[Stored entries]
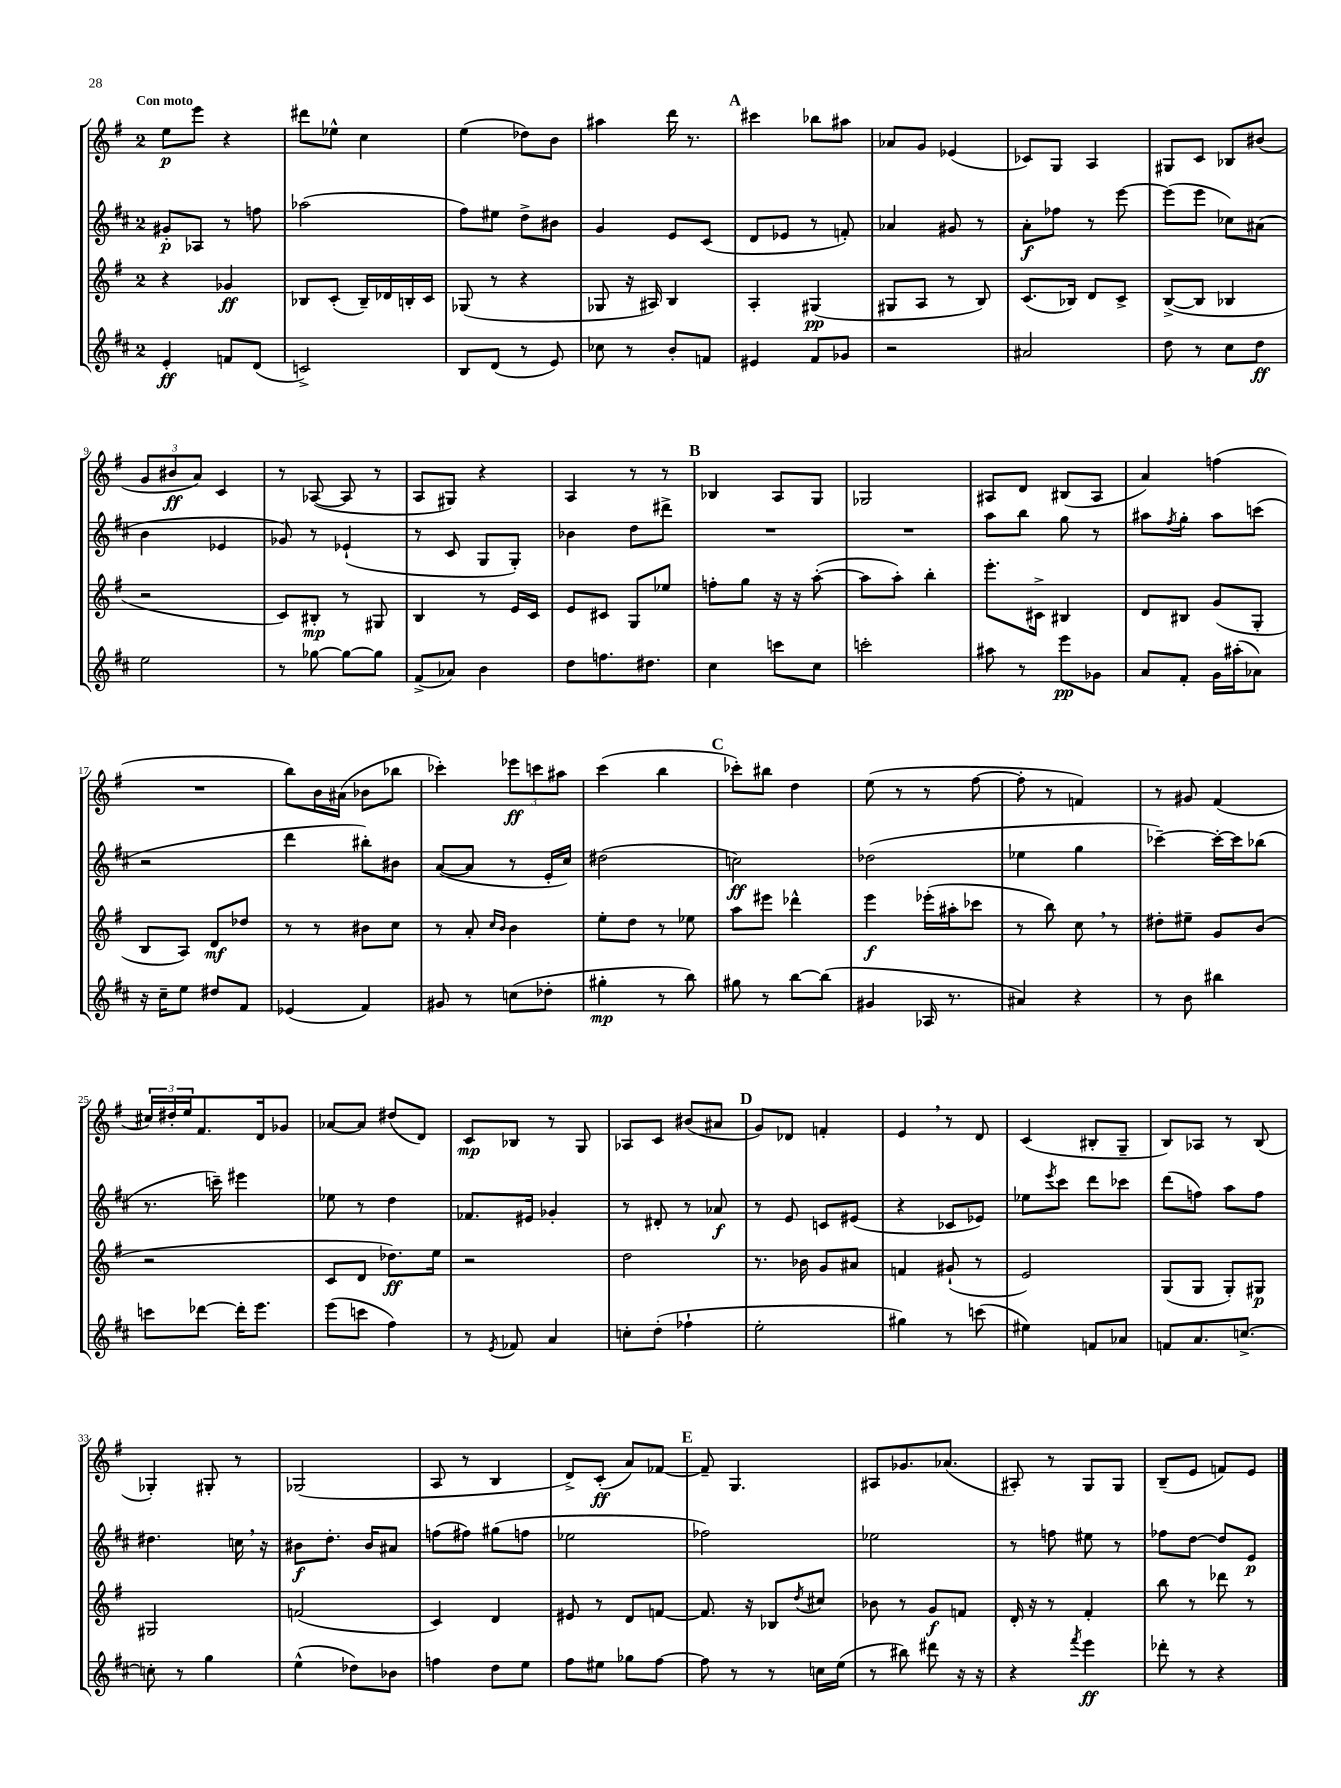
<<
\new StaffGroup <<
\new Staff = "s0" {
    \clef treble \key g \major \once \override Staff.TimeSignature.style = #'single-digit \time 2/4 \tempo "Con moto"
    e''8\p e'''8 r4 |
    dis'''8 ees''8-^ c''4 |
    e''4( des''8) b'8 |
    ais''4 d'''16 r8. |
    \mark \markup { \bold "A" } cis'''4 bes''8 ais''8 |
    aes'8 g'8 ees'4( |
    ces'8) g8 a4 |
    gis8 c'8 bes8 bis'8( |
    \tuplet 3/2 { g'8 bis'8\ff a'8) } c'4 |
    r8 aes8~( aes8 r8 |
    a8 gis8) r4 |
    a4 r8 r8 |
    \mark \markup { \bold "B" } bes4 a8 g8 |
    ges2 |
    ais8 d'8 bis8( ais8 |
    a'4) f''4( |
    R2 |
    b''8) b'16 ais'16( bes'8 bes''8 |
    ces'''4-.) \tuplet 3/2 { ees'''8\ff c'''8 ais''8 } |
    c'''4( b''4 |
    \mark \markup { \bold "C" } ces'''8-.) bis''8 d''4 |
    e''8( r8 r8 fis''8~ |
    fis''8-. r8 f'4) |
    r8 gis'8 fis'4( |
    \tuplet 3/2 { cis''16) dis''16-. e''16 } fis'8. d'16 ges'8 |
    aes'8~ aes'8 dis''8( d'8) |
    c'8\mp bes8 r8 g8 |
    aes8 c'8 bis'8( ais'8 |
    \mark \markup { \bold "D" } g'8) des'8 f'4-. |
    e'4 \breathe r8 d'8 |
    c'4( bis8-. g8-- |
    b8) aes8 r8 b8( |
    ges4-.) gis8-. r8 |
    ges2( |
    a8 r8 b4 |
    d'8->) c'8-.\ff( a'8) fes'8~ |
    \mark \markup { \bold "E" } fes'8-- g4. |
    ais8 ges'8. aes'8.( |
    ais8-.) r8 g8 g8 |
    b8--( e'8 f'8) e'8 \bar "|." |
}
\new Staff = "s1" {
    \clef treble \key d \major \once \override Staff.TimeSignature.style = #'single-digit \time 2/4
    gis'8-.\p aes8 r8 f''8 |
    aes''2( |
    fis''8) eis''8 d''8-> bis'8 |
    g'4 e'8 cis'8( |
    \mark \markup { \bold "A" } d'8 ees'8 r8 f'8-.) |
    aes'4 gis'8 r8 |
    a'8-.\f fes''8 r8 e'''8~ |
    e'''8( e'''8 ces''8) ais'8( |
    b'4 ees'4 |
    ges'8) r8 ees'4-!( |
    r8 cis'8 g8 g8-.) |
    bes'4 d''8 dis'''8-> |
    \mark \markup { \bold "B" } R2 |
    R2 |
    a''8 b''8 g''8 r8 |
    ais''8 \acciaccatura { fis''8 } g''8-. ais''8 c'''8( |
    r2 |
    d'''4 bis''8-.) bis'8 |
    a'8~( a'8 r8 e'16-. cis''16) |
    dis''2( |
    \mark \markup { \bold "C" } c''2\ff) |
    des''2( |
    ees''4 g''4 |
    ces'''4~--) ces'''16~-. ces'''16 bes''8( |
    r8. c'''16--) eis'''4 |
    ees''8 r8 d''4 |
    fes'8. eis'16 ges'4-. |
    r8 dis'8-. r8 aes'8\f |
    \mark \markup { \bold "D" } r8 e'8 c'8 eis'8( |
    r4 ces'8 ees'8) |
    ees''8 \acciaccatura { e'''8 } cis'''8 d'''8 ces'''8 |
    d'''8( f''8) a''8 f''8 |
    dis''4. c''16 \breathe r16 |
    bis'8\f d''8.-. bis'16 ais'8 |
    f''8( fis''8) gis''8( f''8 |
    ees''2 |
    \mark \markup { \bold "E" } fes''2) |
    ees''2 |
    r8 f''8 eis''8 r8 |
    fes''8 d''8~ d''8 e'8\p \bar "|." |
}
\new Staff = "s2" {
    \clef treble \key g \major \once \override Staff.TimeSignature.style = #'single-digit \time 2/4
    r4 ges'4\ff |
    bes8 c'8-.( bes16--) des'16 b16-. c'16 |
    ges8( r8 r4 |
    ges8 r16 ais16) b4 |
    \mark \markup { \bold "A" } a4-. gis4\pp( |
    gis8 a8 r8 b8) |
    c'8.( bes16) d'8 c'8-> |
    b8~->( b8 bes4 |
    r2 |
    c'8) bis8-.\mp r8 gis8 |
    b4 r8 e'16 c'16 |
    e'8 cis'8 g8 ees''8 |
    \mark \markup { \bold "B" } f''8-. g''8 r16 r16 a''8~-.( |
    a''8 a''8-.) b''4-. |
    e'''8.-. cis'16-> bis4 |
    d'8 bis8 g'8( g8-. |
    b8 a8) d'8\mf des''8 |
    r8 r8 bis'8 c''8 |
    r8 a'8-. \grace { c''16 b'16 } b'4 |
    e''8-. d''8 r8 ees''8 |
    \mark \markup { \bold "C" } a''8 eis'''8 des'''4-^ |
    e'''4\f ees'''16-.( ais''16-. ces'''8 |
    r8 b''8) c''8 \breathe r8 |
    dis''8-. eis''8-- g'8 b'8( |
    r2 |
    c'8 d'8 des''8.\ff) e''16 |
    r2 |
    d''2 |
    \mark \markup { \bold "D" } r8. bes'16 g'8 ais'8 |
    f'4 gis'8-!( r8 |
    e'2) |
    g8( g8 g8-.) gis8\p |
    gis2 |
    f'2( |
    c'4) d'4 |
    eis'8 r8 d'8 f'8~ |
    \mark \markup { \bold "E" } f'8. r16 bes8 \acciaccatura { d''8 } cis''8 |
    bes'8 r8 g'8\f f'8 |
    d'16-. r16 r8 fis'4-. |
    b''8 r8 des'''8 r8 \bar "|." |
}
\new Staff = "s3" {
    \clef treble \key d \major \once \override Staff.TimeSignature.style = #'single-digit \time 2/4
    e'4-.\ff f'8 d'8( |
    c'2->) |
    b8 d'8( r8 e'8) |
    ces''8 r8 b'8-. f'8 |
    \mark \markup { \bold "A" } eis'4 fis'8 ges'8 |
    r2 |
    ais'2 |
    d''8 r8 cis''8 d''8\ff |
    e''2 |
    r8 ges''8~ ges''8~ ges''8 |
    fis'8->( aes'8) b'4 |
    d''8 f''8. dis''8. |
    \mark \markup { \bold "B" } cis''4 c'''8 cis''8 |
    c'''2-. |
    ais''8 r8 e'''8\pp ges'8 |
    a'8 fis'8-. g'16 ais''16-.( aes'8) |
    r16 cis''16-- e''8 dis''8 fis'8 |
    ees'4( fis'4) |
    gis'8 r8 c''8( des''8-. |
    gis''4-.\mp r8 b''8) |
    \mark \markup { \bold "C" } gis''8 r8 b''8~ b''8( |
    gis'4 aes16 r8. |
    ais'4) r4 |
    r8 b'8 bis''4 |
    c'''8 des'''8~ des'''16-. e'''8. |
    e'''8( c'''8 fis''4) |
    r8 \acciaccatura { e'8 } fes'8 a'4 |
    c''8-. d''8-.( fes''4-! |
    \mark \markup { \bold "D" } e''2-. |
    gis''4) r8 c'''8( |
    eis''4) f'8 aes'8 |
    f'8 a'8. c''8.~-> |
    c''8-. r8 g''4 |
    e''4-^( des''8) bes'8 |
    f''4 d''8 e''8 |
    fis''8 eis''8 ges''8 fis''8~ |
    \mark \markup { \bold "E" } fis''8 r8 r8 c''16 e''16( |
    r8 bis''8) dis'''8 r16 r16 |
    r4 \acciaccatura { fis'''8 } e'''4\ff |
    des'''8-. r8 r4 \bar "|." |
}
>>
>>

- Work required -
Copy out every line of the notation in the material above word for word, leaving out the pictures.

- Exercise output -
<<
\new StaffGroup <<
\new Staff = "s0" {
    \clef treble \key g \major \once \override Staff.TimeSignature.style = #'single-digit \time 2/4 \tempo "Con moto"
    e''8\p e'''8 r4 |
    dis'''8 ees''8-^ c''4 |
    e''4( des''8) b'8 |
    ais''4 d'''16 r8. |
    \mark \markup { \bold "A" } cis'''4 bes''8 ais''8 |
    aes'8 g'8 ees'4( |
    ces'8) g8 a4 |
    gis8 c'8 bes8 bis'8( |
    \tuplet 3/2 { g'8 bis'8\ff a'8) } c'4 |
    r8 aes8~( aes8 r8 |
    a8 gis8) r4 |
    a4 r8 r8 |
    \mark \markup { \bold "B" } bes4 a8 g8 |
    ges2 |
    ais8 d'8 bis8( ais8 |
    a'4) f''4( |
    R2 |
    b''8) b'16 ais'16( bes'8 bes''8 |
    ces'''4-.) \tuplet 3/2 { ees'''8\ff c'''8 ais''8 } |
    c'''4( b''4 |
    \mark \markup { \bold "C" } ces'''8-.) bis''8 d''4 |
    e''8( r8 r8 fis''8~ |
    fis''8-. r8 f'4) |
    r8 gis'8 fis'4( |
    \tuplet 3/2 { cis''16) dis''16-. e''16 } fis'8. d'16 ges'8 |
    aes'8~ aes'8 dis''8( d'8) |
    c'8\mp bes8 r8 g8 |
    aes8 c'8 bis'8( ais'8 |
    \mark \markup { \bold "D" } g'8) des'8 f'4-. |
    e'4 \breathe r8 d'8 |
    c'4( bis8-. g8-- |
    b8) aes8 r8 b8( |
    ges4-.) gis8-. r8 |
    ges2( |
    a8 r8 b4 |
    d'8->) c'8-.\ff( a'8) fes'8~ |
    \mark \markup { \bold "E" } fes'8-- g4. |
    ais8 ges'8. aes'8.( |
    ais8-.) r8 g8 g8 |
    b8--( e'8 f'8) e'8 \bar "|." |
}
\new Staff = "s1" {
    \clef treble \key d \major \once \override Staff.TimeSignature.style = #'single-digit \time 2/4
    gis'8-.\p aes8 r8 f''8 |
    aes''2( |
    fis''8) eis''8 d''8-> bis'8 |
    g'4 e'8 cis'8( |
    \mark \markup { \bold "A" } d'8 ees'8 r8 f'8-.) |
    aes'4 gis'8 r8 |
    a'8-.\f fes''8 r8 e'''8~ |
    e'''8( e'''8 ces''8) ais'8( |
    b'4 ees'4 |
    ges'8) r8 ees'4-!( |
    r8 cis'8 g8 g8-.) |
    bes'4 d''8 dis'''8-> |
    \mark \markup { \bold "B" } R2 |
    R2 |
    a''8 b''8 g''8 r8 |
    ais''8 \acciaccatura { fis''8 } g''8-. ais''8 c'''8( |
    r2 |
    d'''4 bis''8-.) bis'8 |
    a'8~( a'8 r8 e'16-. cis''16) |
    dis''2( |
    \mark \markup { \bold "C" } c''2\ff) |
    des''2( |
    ees''4 g''4 |
    ces'''4~--) ces'''16~-. ces'''16 bes''8( |
    r8. c'''16--) eis'''4 |
    ees''8 r8 d''4 |
    fes'8. eis'16 ges'4-. |
    r8 dis'8-. r8 aes'8\f |
    \mark \markup { \bold "D" } r8 e'8 c'8 eis'8( |
    r4 ces'8 ees'8) |
    ees''8 \acciaccatura { e'''8 } cis'''8 d'''8 ces'''8 |
    d'''8( f''8) a''8 f''8 |
    dis''4. c''16 \breathe r16 |
    bis'8\f d''8.-. bis'16 ais'8 |
    f''8( fis''8) gis''8( f''8 |
    ees''2 |
    \mark \markup { \bold "E" } fes''2) |
    ees''2 |
    r8 f''8 eis''8 r8 |
    fes''8 d''8~ d''8 e'8\p \bar "|." |
}
\new Staff = "s2" {
    \clef treble \key g \major \once \override Staff.TimeSignature.style = #'single-digit \time 2/4
    r4 ges'4\ff |
    bes8 c'8-.( bes16--) des'16 b16-. c'16 |
    ges8( r8 r4 |
    ges8 r16 ais16) b4 |
    \mark \markup { \bold "A" } a4-. gis4\pp( |
    gis8 a8 r8 b8) |
    c'8.( bes16) d'8 c'8-> |
    b8~->( b8 bes4 |
    r2 |
    c'8) bis8-.\mp r8 gis8 |
    b4 r8 e'16 c'16 |
    e'8 cis'8 g8 ees''8 |
    \mark \markup { \bold "B" } f''8-. g''8 r16 r16 a''8~-.( |
    a''8 a''8-.) b''4-. |
    e'''8.-. cis'16-> bis4 |
    d'8 bis8 g'8( g8-. |
    b8 a8) d'8\mf des''8 |
    r8 r8 bis'8 c''8 |
    r8 a'8-. \grace { c''16 b'16 } b'4 |
    e''8-. d''8 r8 ees''8 |
    \mark \markup { \bold "C" } a''8 eis'''8 des'''4-^ |
    e'''4\f ees'''16-.( ais''16-. ces'''8 |
    r8 b''8) c''8 \breathe r8 |
    dis''8-. eis''8-- g'8 b'8( |
    r2 |
    c'8 d'8 des''8.\ff) e''16 |
    r2 |
    d''2 |
    \mark \markup { \bold "D" } r8. bes'16 g'8 ais'8 |
    f'4 gis'8-!( r8 |
    e'2) |
    g8( g8 g8-.) gis8\p |
    gis2 |
    f'2( |
    c'4) d'4 |
    eis'8 r8 d'8 f'8~ |
    \mark \markup { \bold "E" } f'8. r16 bes8 \acciaccatura { d''8 } cis''8 |
    bes'8 r8 g'8\f f'8 |
    d'16-. r16 r8 fis'4-. |
    b''8 r8 des'''8 r8 \bar "|." |
}
\new Staff = "s3" {
    \clef treble \key d \major \once \override Staff.TimeSignature.style = #'single-digit \time 2/4
    e'4-.\ff f'8 d'8( |
    c'2->) |
    b8 d'8( r8 e'8) |
    ces''8 r8 b'8-. f'8 |
    \mark \markup { \bold "A" } eis'4 fis'8 ges'8 |
    r2 |
    ais'2 |
    d''8 r8 cis''8 d''8\ff |
    e''2 |
    r8 ges''8~ ges''8~ ges''8 |
    fis'8->( aes'8) b'4 |
    d''8 f''8. dis''8. |
    \mark \markup { \bold "B" } cis''4 c'''8 cis''8 |
    c'''2-. |
    ais''8 r8 e'''8\pp ges'8 |
    a'8 fis'8-. g'16 ais''16-.( aes'8) |
    r16 cis''16-- e''8 dis''8 fis'8 |
    ees'4( fis'4) |
    gis'8 r8 c''8( des''8-. |
    gis''4-.\mp r8 b''8) |
    \mark \markup { \bold "C" } gis''8 r8 b''8~ b''8( |
    gis'4 aes16 r8. |
    ais'4) r4 |
    r8 b'8 bis''4 |
    c'''8 des'''8~ des'''16-. e'''8. |
    e'''8( c'''8 fis''4) |
    r8 \acciaccatura { e'8 } fes'8 a'4 |
    c''8-. d''8-.( fes''4-! |
    \mark \markup { \bold "D" } e''2-. |
    gis''4) r8 c'''8( |
    eis''4) f'8 aes'8 |
    f'8 a'8. c''8.~-> |
    c''8-. r8 g''4 |
    e''4-^( des''8) bes'8 |
    f''4 d''8 e''8 |
    fis''8 eis''8 ges''8 fis''8~ |
    \mark \markup { \bold "E" } fis''8 r8 r8 c''16 e''16( |
    r8 bis''8) dis'''8 r16 r16 |
    r4 \acciaccatura { fis'''8 } e'''4\ff |
    des'''8-. r8 r4 \bar "|." |
}
>>
>>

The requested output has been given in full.